Repeat the stretch of entries below from the line with "red semicircle: (205, 521)" through the line with "red cross: (191, 579)". Include both ends and add nothing.

== Given entries ==

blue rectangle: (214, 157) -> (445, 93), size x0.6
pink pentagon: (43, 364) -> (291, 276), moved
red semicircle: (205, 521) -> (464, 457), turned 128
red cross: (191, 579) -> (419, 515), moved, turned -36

===
== Given entries ==

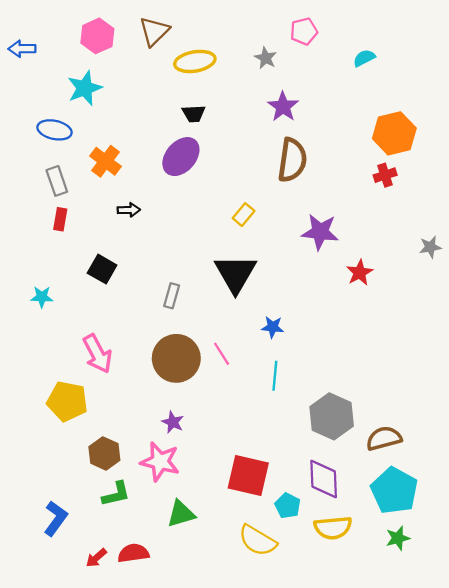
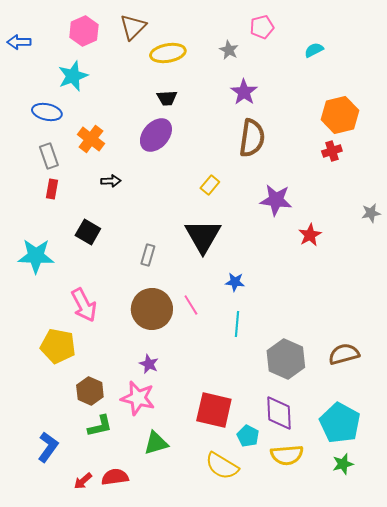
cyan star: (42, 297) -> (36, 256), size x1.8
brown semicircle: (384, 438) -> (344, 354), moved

===

Task solution.
red semicircle: (205, 521) -> (464, 457), turned 128
red cross: (191, 579) -> (419, 515), moved, turned -36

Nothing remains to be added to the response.